------ Provided records ------

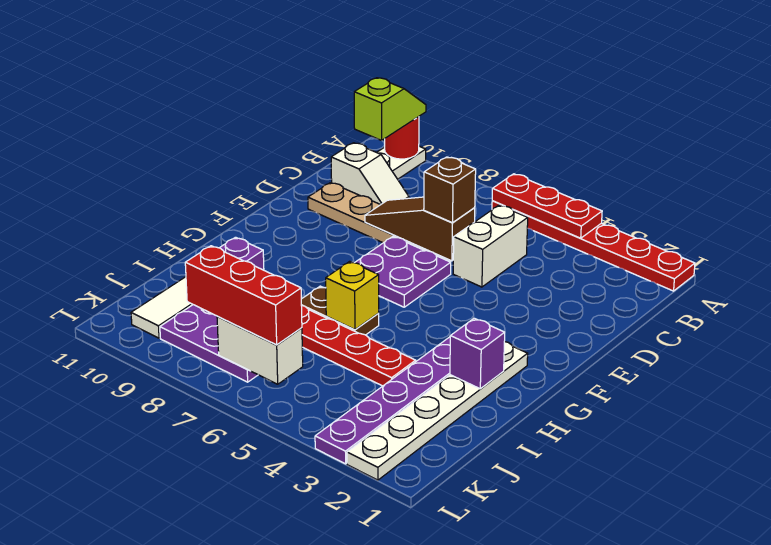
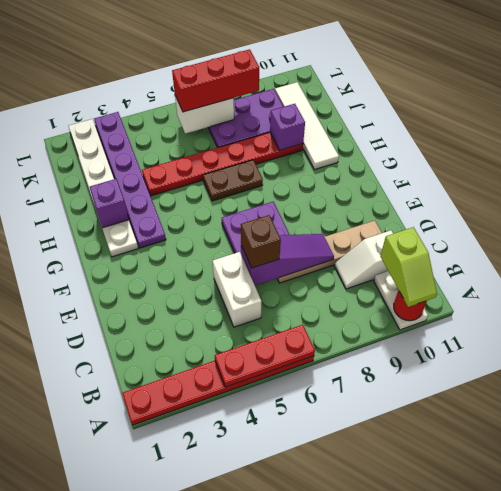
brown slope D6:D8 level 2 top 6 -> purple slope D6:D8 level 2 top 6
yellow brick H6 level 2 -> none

------
------ Provided records ------

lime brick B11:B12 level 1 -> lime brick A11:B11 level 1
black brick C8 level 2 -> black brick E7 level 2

------

Each line in the entries above, starting at the line with "brown slope D6:D8" and ending at the line with "yellow brick H6 level 2 -> none", is to be printed exactly, and only those lines.

Answer for the task:
brown slope D6:D8 level 2 top 6 -> purple slope D6:D8 level 2 top 6
yellow brick H6 level 2 -> none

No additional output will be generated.